§ Description of the task: In the entries that follow, how many lines contain the word "degrees"? Answer with the number only.

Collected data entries
--

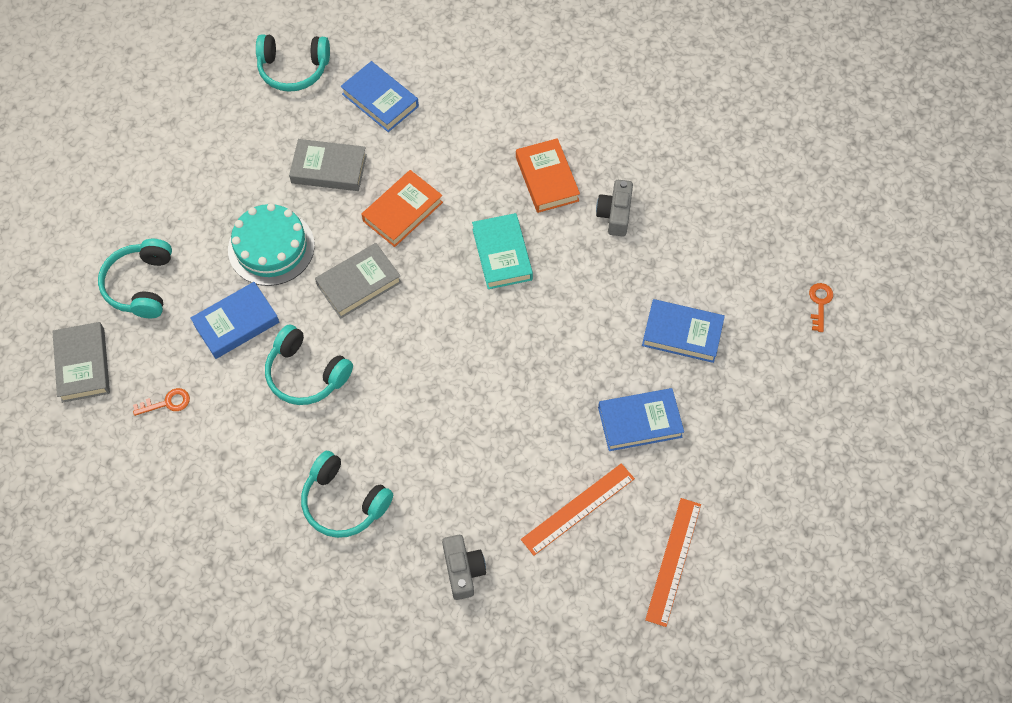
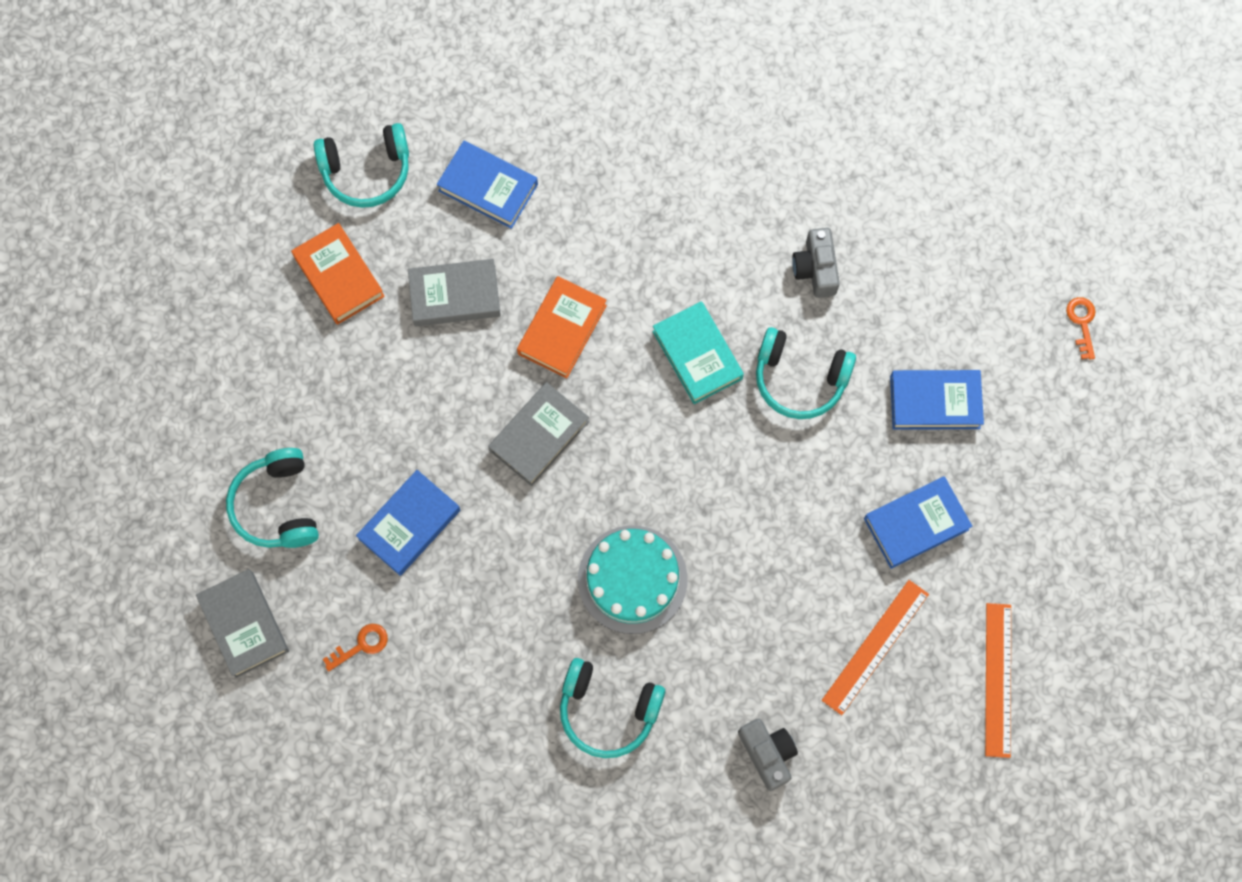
camera: 15 degrees left, 10 degrees up
(271, 247) = (418, 416): turquoise cake -> turquoise cake (632, 579)
(306, 374) = (513, 566): turquoise headphones -> turquoise headphones (799, 379)
(547, 179) = (721, 243): orange book -> orange book (339, 277)

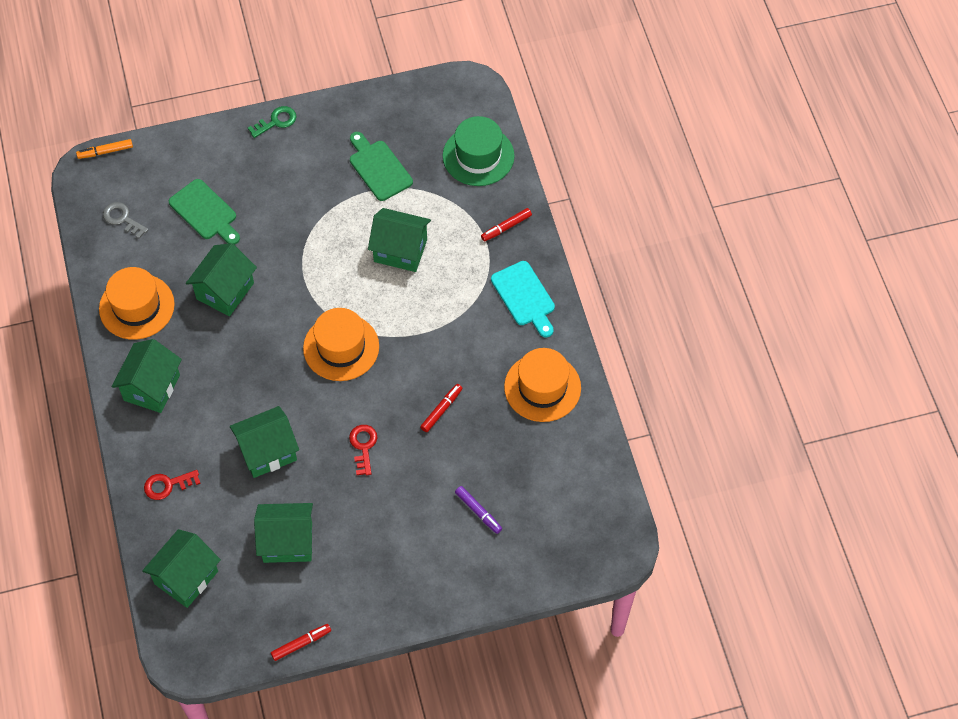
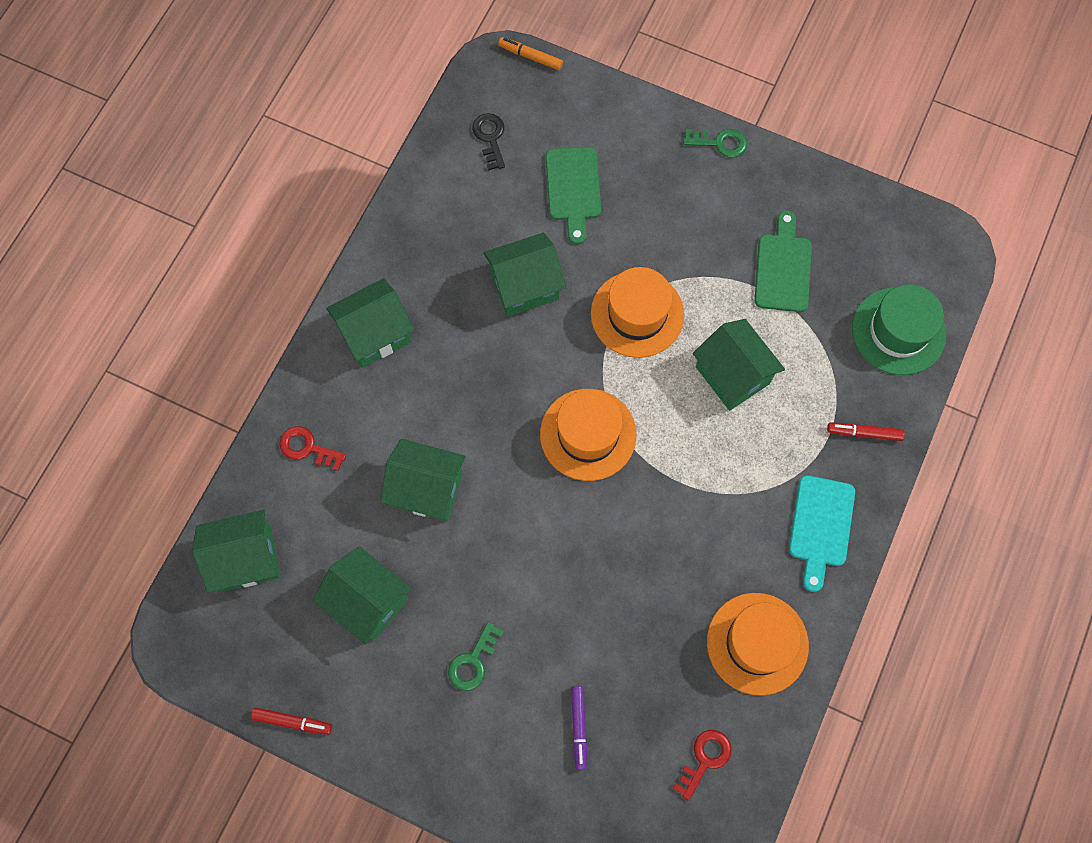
camera: 40 degrees right, 10 degrees up
(122, 219) = (490, 138): grey key -> black key
(136, 306) = (429, 239): orange hat -> orange hat (637, 314)
(363, 446) = (523, 559): red key -> red key (705, 759)
(383, 525) = (473, 661): none -> green key
(441, 410) = (632, 583): red marker -> none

--

§ Result for this exercise: 2